Return each of the following lines verbatim, leaving the picture out of your reply.

--- Start ---

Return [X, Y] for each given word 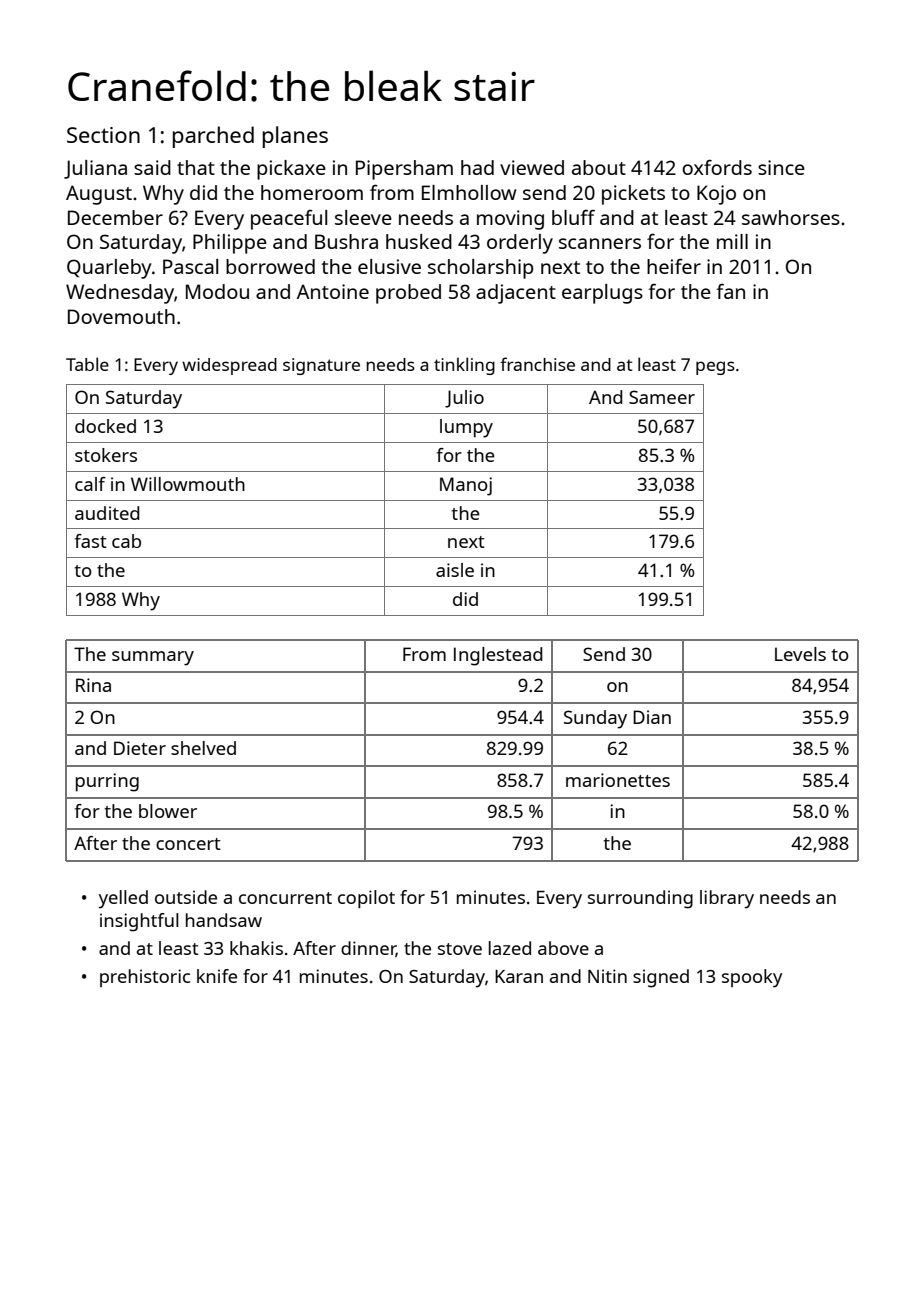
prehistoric [145, 978]
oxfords [717, 167]
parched [213, 137]
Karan [519, 976]
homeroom [312, 192]
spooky [752, 978]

--- End ---

_Answer to the problem:_
Return [X, Y] for each given word 
prehistoric [145, 978]
oxfords [717, 167]
parched [213, 137]
Karan [519, 976]
homeroom [312, 192]
spooky [752, 978]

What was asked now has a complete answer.